**THE REQUEST:**
Copy out, unchanged, the part of the data that opens with the line containing "cyan pentagon: moved 14 px right, 2 px down" and closes with the line containing "orange square: moved 27 px right, 35 px down", including both of those lines.

**MATERIAL FOR THE TASK:**
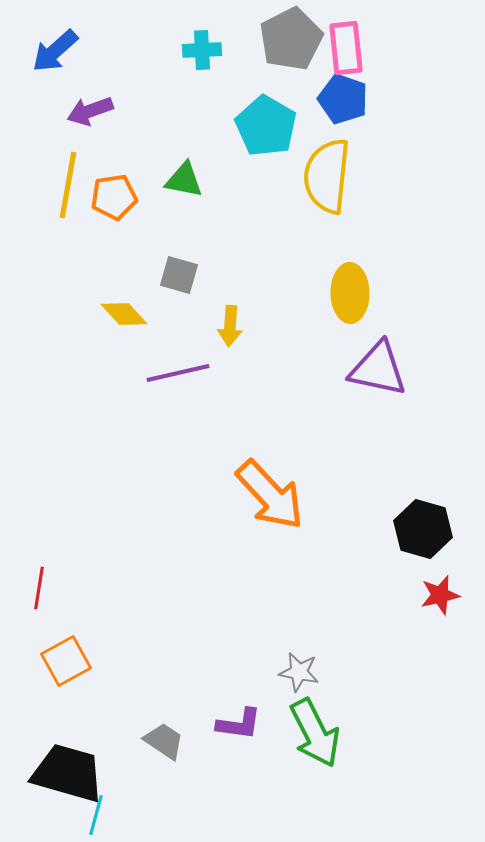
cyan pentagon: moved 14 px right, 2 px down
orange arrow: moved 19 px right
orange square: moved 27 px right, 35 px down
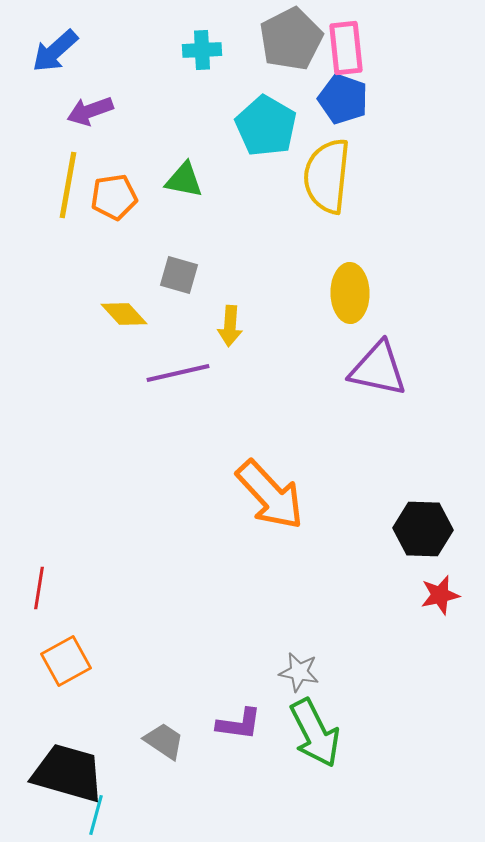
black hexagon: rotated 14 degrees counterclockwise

* * *

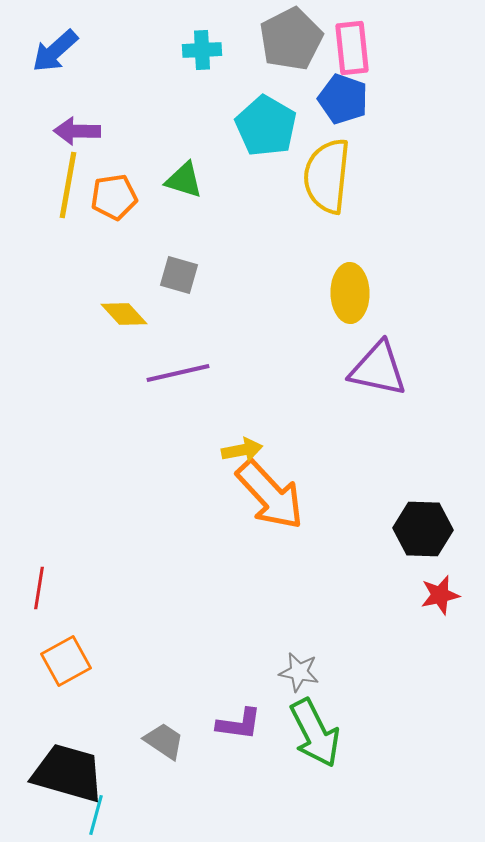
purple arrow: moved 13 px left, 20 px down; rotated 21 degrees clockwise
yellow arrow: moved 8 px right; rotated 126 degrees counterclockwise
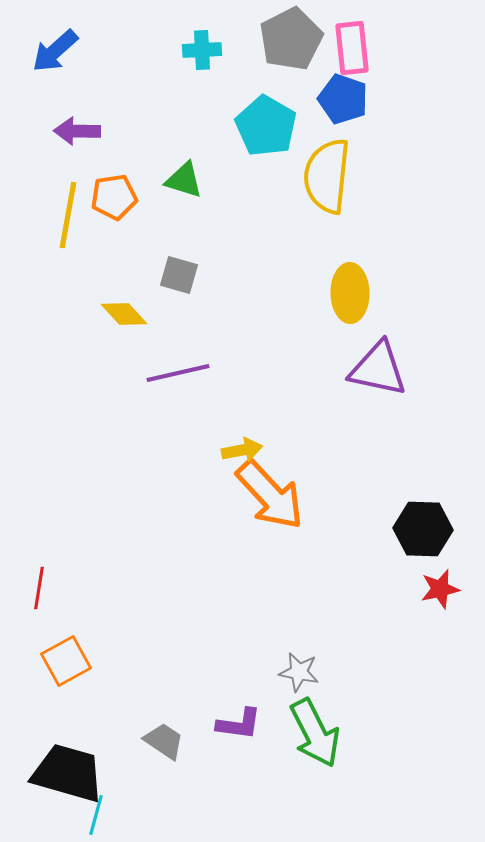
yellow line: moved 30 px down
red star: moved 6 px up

**RESPONSE TO THIS TASK:**
cyan pentagon: moved 14 px right, 2 px down
orange arrow: moved 19 px right
orange square: moved 27 px right, 35 px down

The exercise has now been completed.